PROVIDED MATERIAL: Begin
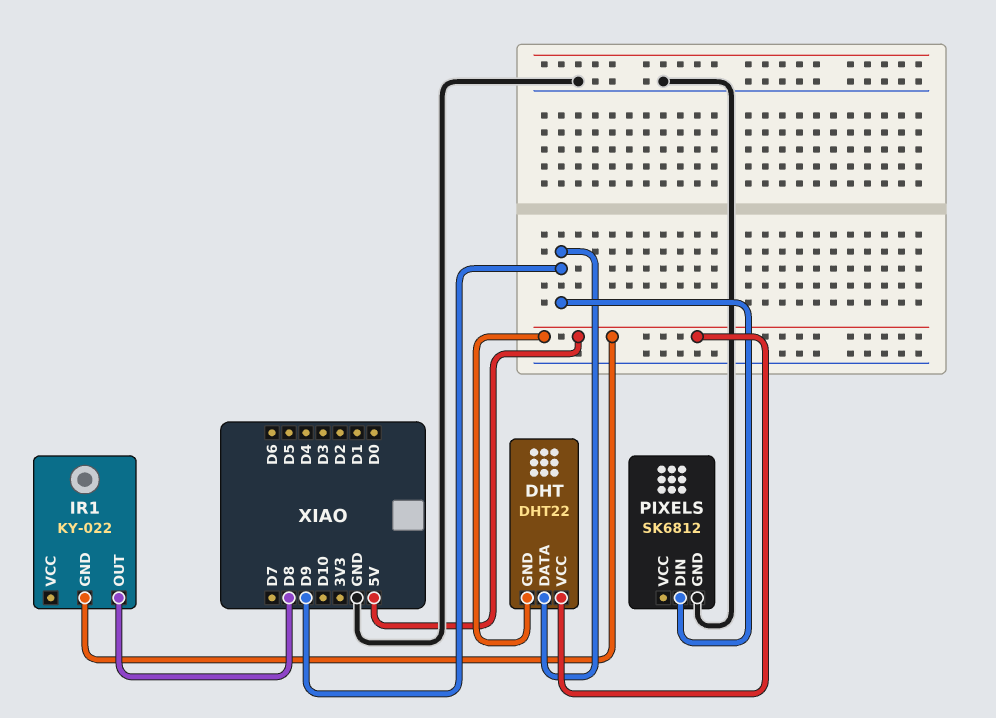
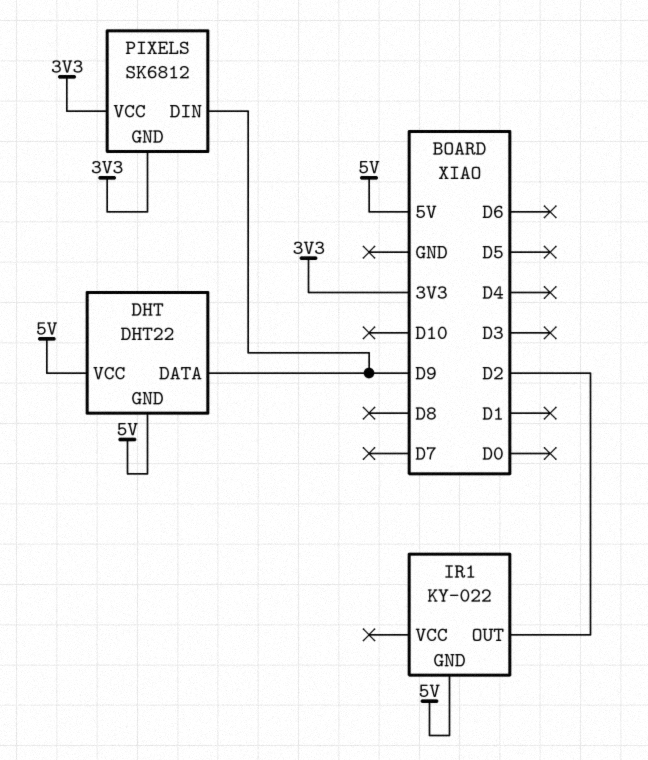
IR1 pin OUT: D8 -> D2
PIXELS pin GND: GND -> 3V3
PIXELS pin VCC: none -> 3V3

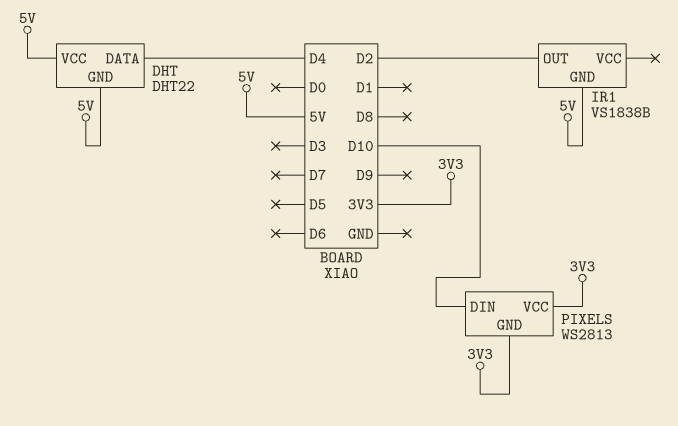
DHT pin DATA: D9 -> D4
IR1: KY-022 -> VS1838B
PIXELS: SK6812 -> WS2813
PIXELS pin DIN: D9 -> D10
PROVIDED MATERIAL: End
- _EXERCISE PROMPT_
Please print every record exactly, leaving out the pictures.

- _TASK RESULT_
IR1 pin OUT: D8 -> D2
PIXELS pin GND: GND -> 3V3
PIXELS pin VCC: none -> 3V3

DHT pin DATA: D9 -> D4
IR1: KY-022 -> VS1838B
PIXELS: SK6812 -> WS2813
PIXELS pin DIN: D9 -> D10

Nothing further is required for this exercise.